> _REQUIRED WORK_
The expected answer is a copy of every line in the listing that has the word "became".
____ PROVIDED DATA
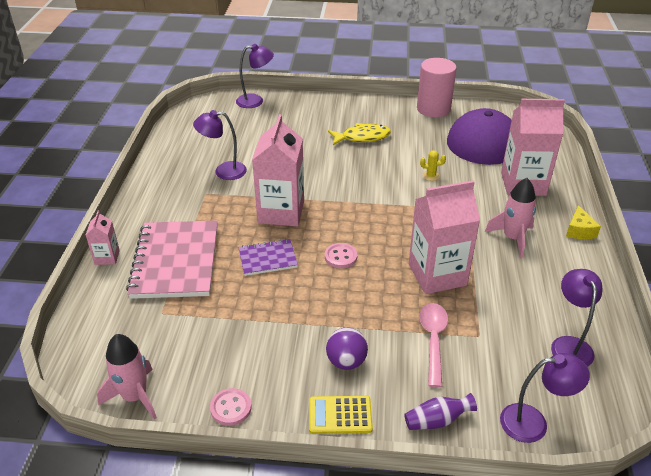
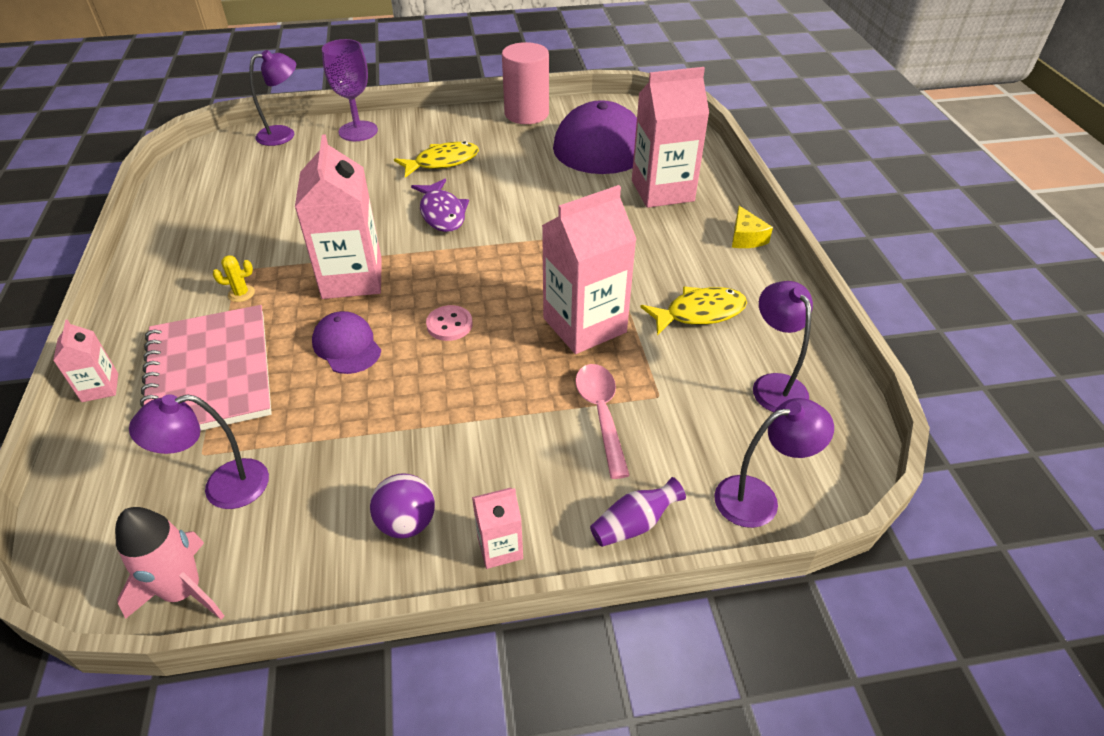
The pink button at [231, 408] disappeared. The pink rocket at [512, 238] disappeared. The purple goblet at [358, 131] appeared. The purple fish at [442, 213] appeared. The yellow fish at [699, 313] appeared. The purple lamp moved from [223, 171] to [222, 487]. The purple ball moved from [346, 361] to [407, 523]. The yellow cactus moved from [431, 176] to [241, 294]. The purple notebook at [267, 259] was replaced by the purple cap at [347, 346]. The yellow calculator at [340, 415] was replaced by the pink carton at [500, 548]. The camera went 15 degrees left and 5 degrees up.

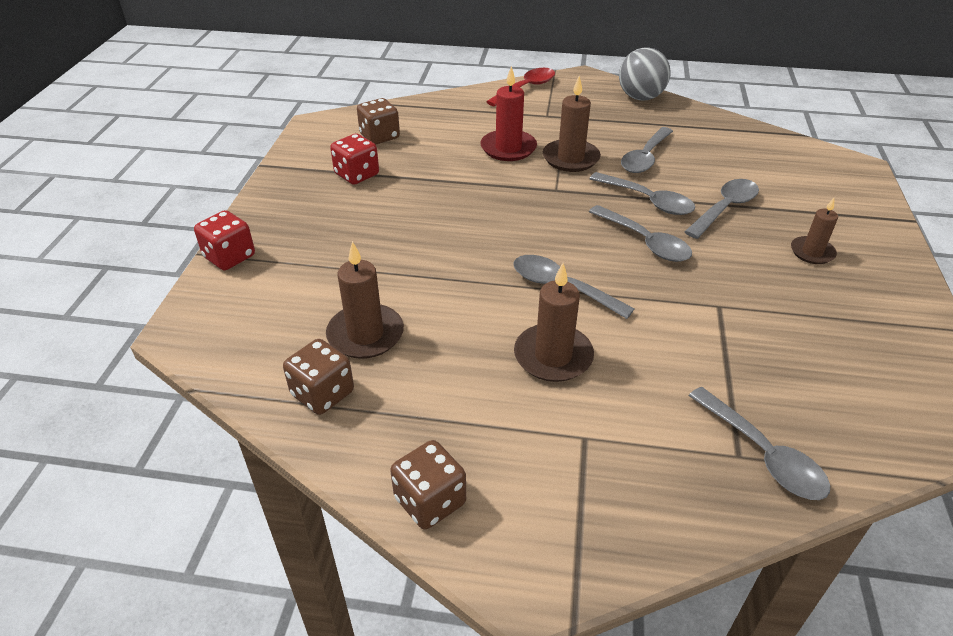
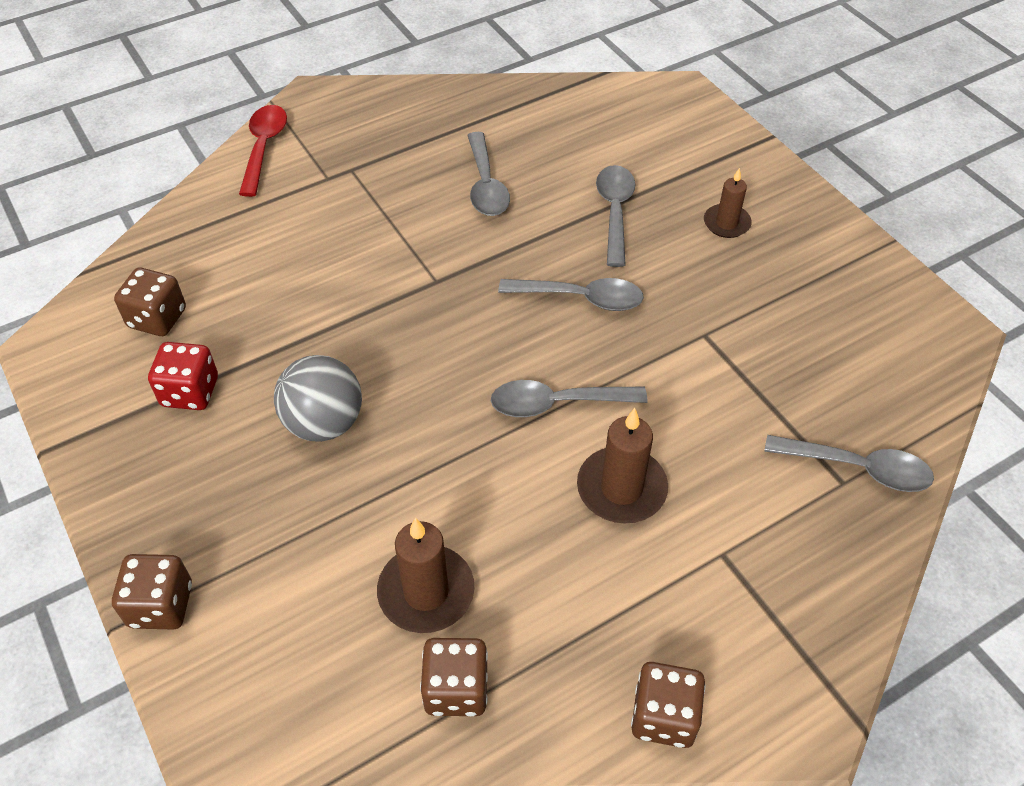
The red candle at [508, 148] disappeared. The brown candle at [570, 158] disappeared. The grey spoon at [648, 201] disappeared. The grey ball moved from [640, 97] to [324, 423]. The red dice at [229, 257] became the brown dice at [161, 605]. The camera went 40 degrees left and 10 degrees up.

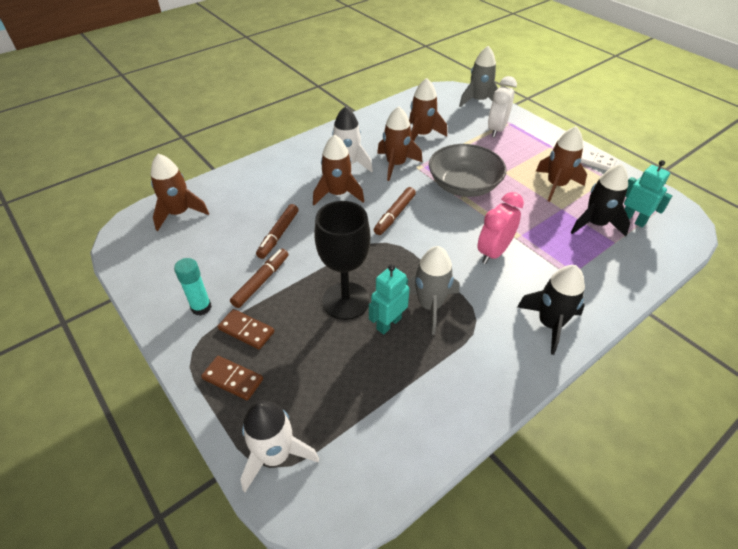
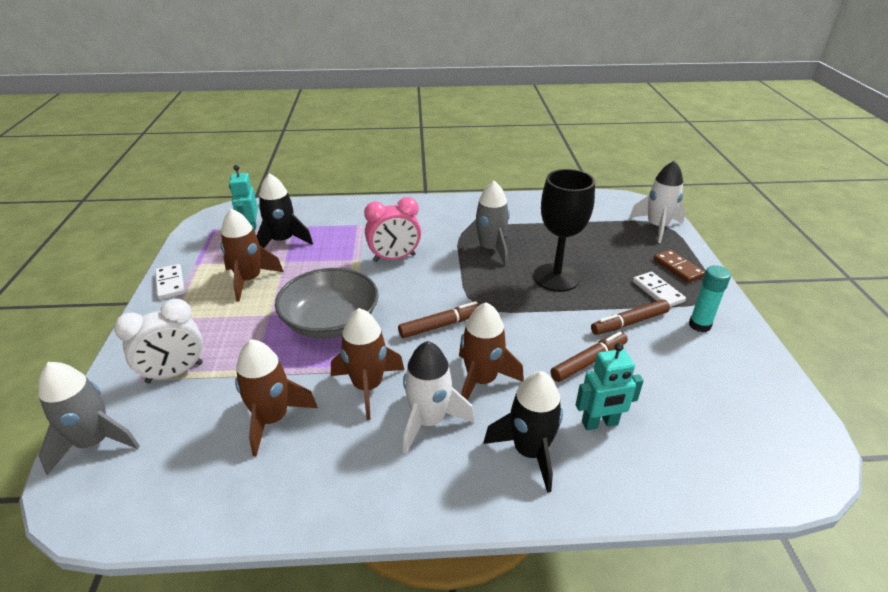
The brown rocket at [179, 213] disappeared. The turquoise robot moved from [388, 323] to [600, 423]. The black rocket moved from [549, 324] to [530, 452]. The brown domino at [246, 330] became the white domino at [658, 291]. The camera went 145 degrees left and 10 degrees down.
________
> _EXERCISE RESPONSE_
The red candle at [508, 148] disappeared. The brown candle at [570, 158] disappeared. The grey spoon at [648, 201] disappeared. The grey ball moved from [640, 97] to [324, 423]. The red dice at [229, 257] became the brown dice at [161, 605]. The camera went 40 degrees left and 10 degrees up.
The brown rocket at [179, 213] disappeared. The turquoise robot moved from [388, 323] to [600, 423]. The black rocket moved from [549, 324] to [530, 452]. The brown domino at [246, 330] became the white domino at [658, 291]. The camera went 145 degrees left and 10 degrees down.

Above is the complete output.